Image sets with object changes:

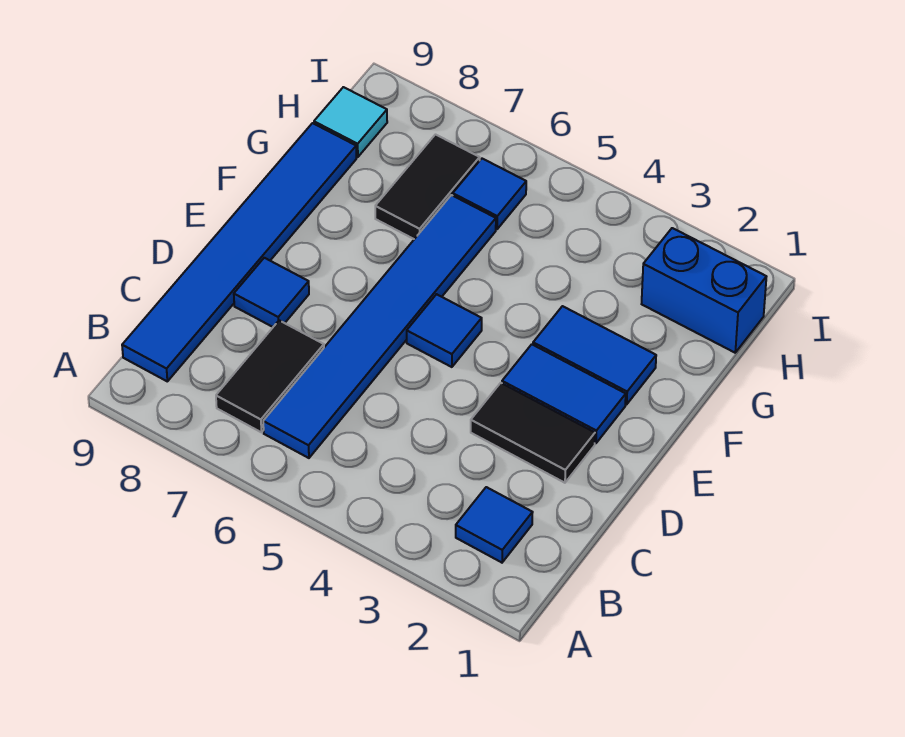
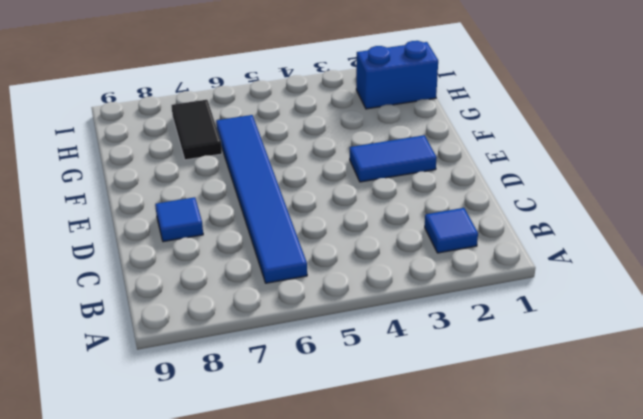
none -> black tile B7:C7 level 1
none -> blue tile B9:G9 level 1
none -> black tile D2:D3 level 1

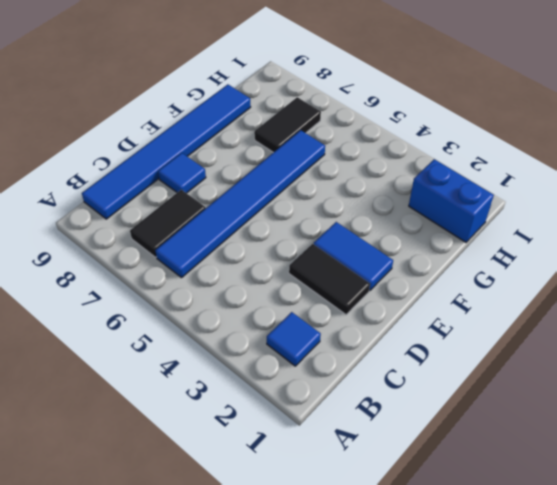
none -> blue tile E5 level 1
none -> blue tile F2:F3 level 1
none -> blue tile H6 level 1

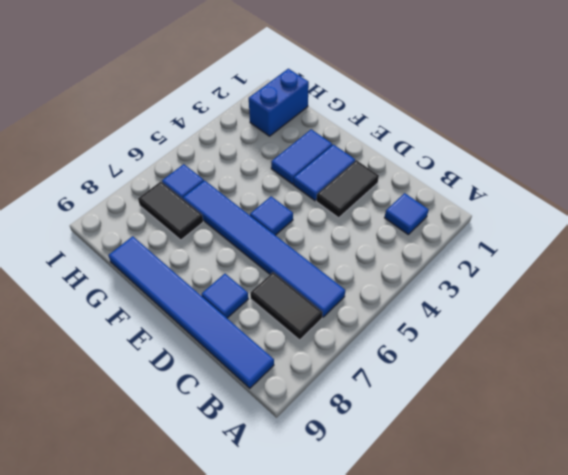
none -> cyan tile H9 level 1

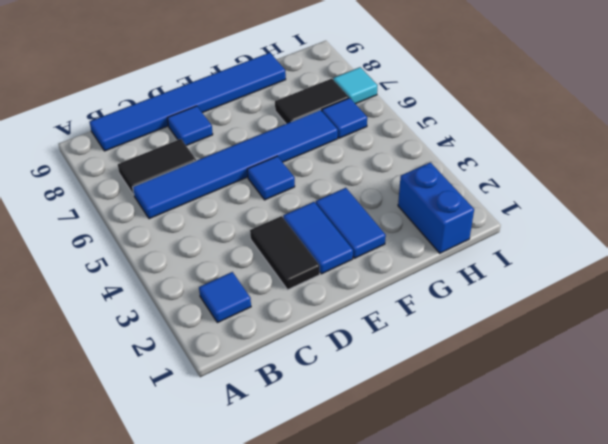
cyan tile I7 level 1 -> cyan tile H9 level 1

Requirement
From the line that holds "none -> blue tile H6 level 1" to the last line of the records, please copy each line exactly and nothing else. Pictures stay out.

Exercise output
none -> blue tile H6 level 1

none -> cyan tile H9 level 1

cyan tile I7 level 1 -> cyan tile H9 level 1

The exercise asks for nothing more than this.